* [Exercise aim]:
Please retype every record below exactly, leaving the pictures out.

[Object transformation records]

───

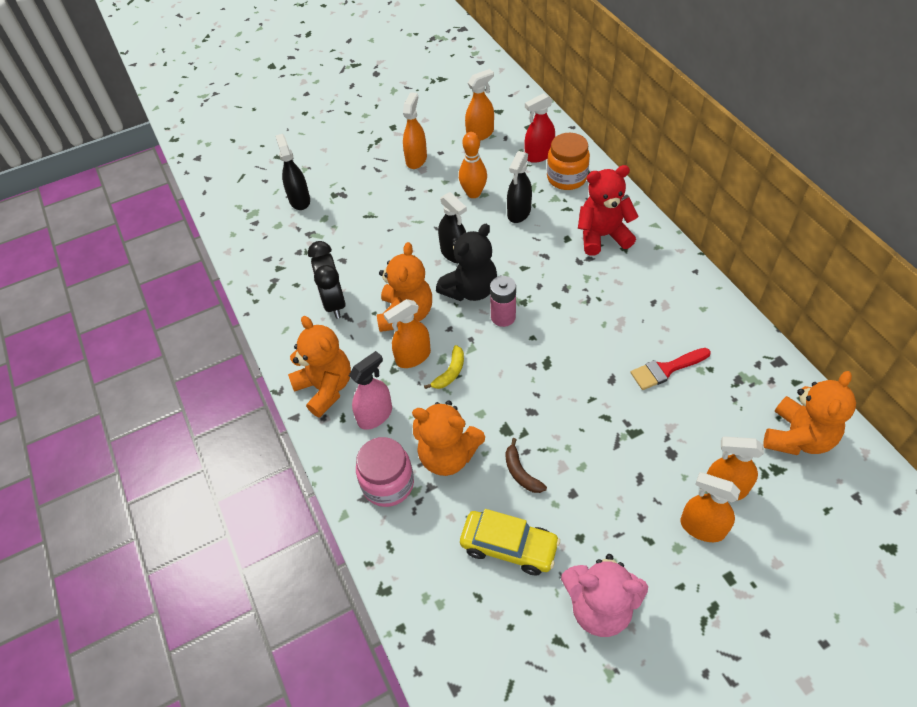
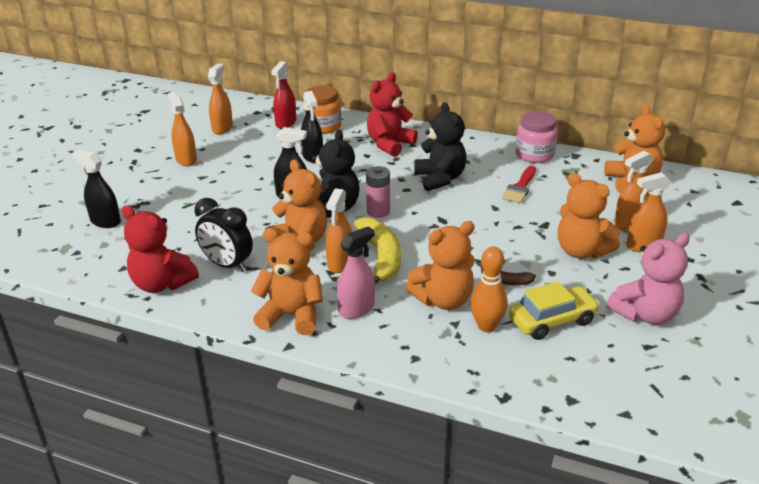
camera: 45 degrees left, 20 degrees down
pink spray bottle [349,351,392,430] -> pink spray bottle turned 45 degrees clockwise [337,226,375,319]
pink jar [356,437,414,507] -> pink jar moved to [516,111,558,163]
yellow banana [424,345,464,389] -> yellow banana [354,217,401,284], size x1.92
orange bowling pin [459,132,487,198] -> orange bowling pin moved to [470,247,508,332]
none -> red teddy bear [122,206,199,293]
none -> black teddy bear [415,102,467,191]
none -> orange teddy bear [558,173,621,259]

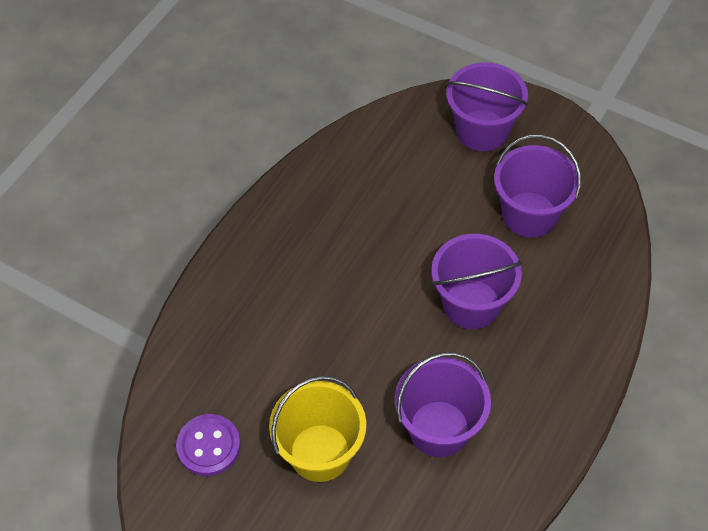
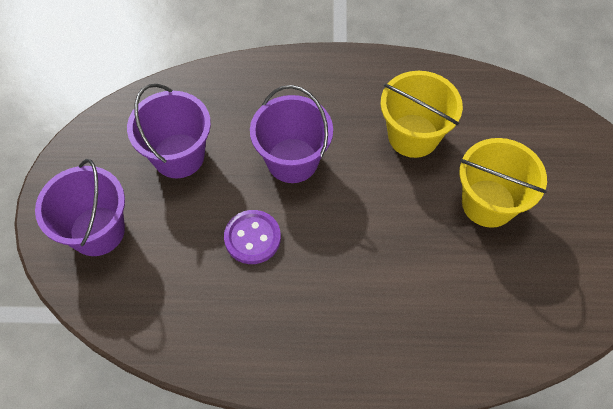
camera: 120 degrees left, 5 degrees up
purple button [176,414,241,476] -> purple button moved to [224,210,281,264]
purple bucket [395,352,491,457] -> yellow bucket [380,71,463,158]

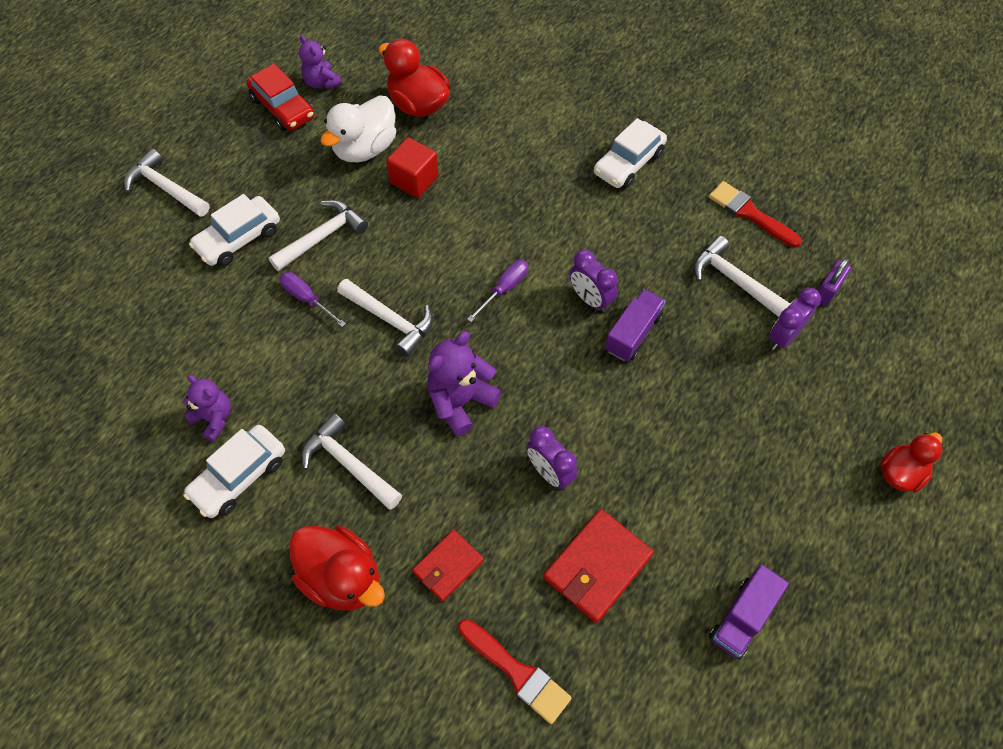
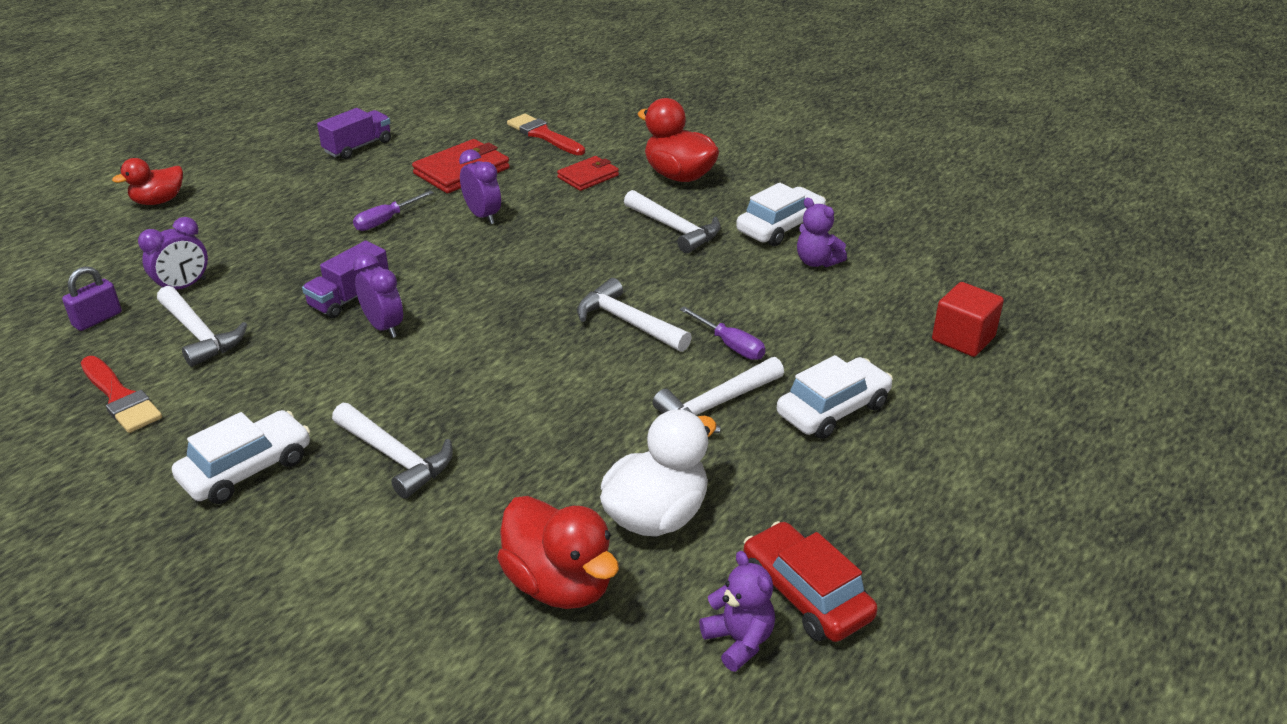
camera: 175 degrees left, 25 degrees down
white hammer [124,149,210,217] -> white hammer moved to [332,403,453,499]
red cube [386,138,439,198] -> red cube moved to [932,282,1004,357]
purple teddy bear [427,331,501,437] -> none
purple screwdriver [467,260,528,322] -> purple screwdriver moved to [353,190,434,231]

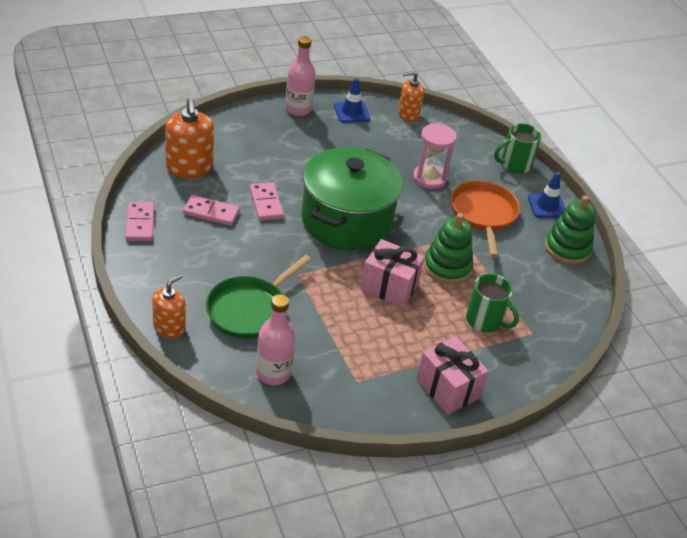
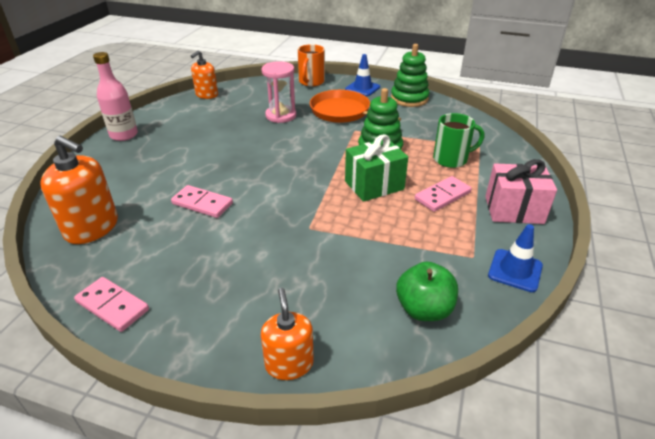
camera: 45 degrees left, 5 degrees down
pink domino [183,195,239,226] -> pink domino moved to [415,176,472,212]
green pan [206,255,312,339] -> none
pink bottle [256,294,295,385] -> green apple [396,262,458,321]
green pot [302,147,403,250] -> none
blue traffic cone [334,78,370,123] -> blue traffic cone moved to [488,224,543,292]
pink gift [361,239,425,307] -> green gift [345,134,408,202]
green mug [494,123,541,174] -> orange mug [298,44,325,86]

───

* [Result of the exercise]:
camera: 45 degrees left, 20 degrees down
pink spray bottle [349,351,392,430] -> pink spray bottle turned 45 degrees clockwise [337,226,375,319]
pink jar [356,437,414,507] -> pink jar moved to [516,111,558,163]
yellow banana [424,345,464,389] -> yellow banana [354,217,401,284], size x1.92
orange bowling pin [459,132,487,198] -> orange bowling pin moved to [470,247,508,332]
none -> red teddy bear [122,206,199,293]
none -> black teddy bear [415,102,467,191]
none -> orange teddy bear [558,173,621,259]

camera: 120 degrees left, 5 degrees up
purple button [176,414,241,476] -> purple button moved to [224,210,281,264]
purple bucket [395,352,491,457] -> yellow bucket [380,71,463,158]

camera: 175 degrees left, 25 degrees down
white hammer [124,149,210,217] -> white hammer moved to [332,403,453,499]
red cube [386,138,439,198] -> red cube moved to [932,282,1004,357]
purple teddy bear [427,331,501,437] -> none
purple screwdriver [467,260,528,322] -> purple screwdriver moved to [353,190,434,231]

camera: 45 degrees left, 5 degrees down
pink domino [183,195,239,226] -> pink domino moved to [415,176,472,212]
green pan [206,255,312,339] -> none
pink bottle [256,294,295,385] -> green apple [396,262,458,321]
green pot [302,147,403,250] -> none
blue traffic cone [334,78,370,123] -> blue traffic cone moved to [488,224,543,292]
pink gift [361,239,425,307] -> green gift [345,134,408,202]
green mug [494,123,541,174] -> orange mug [298,44,325,86]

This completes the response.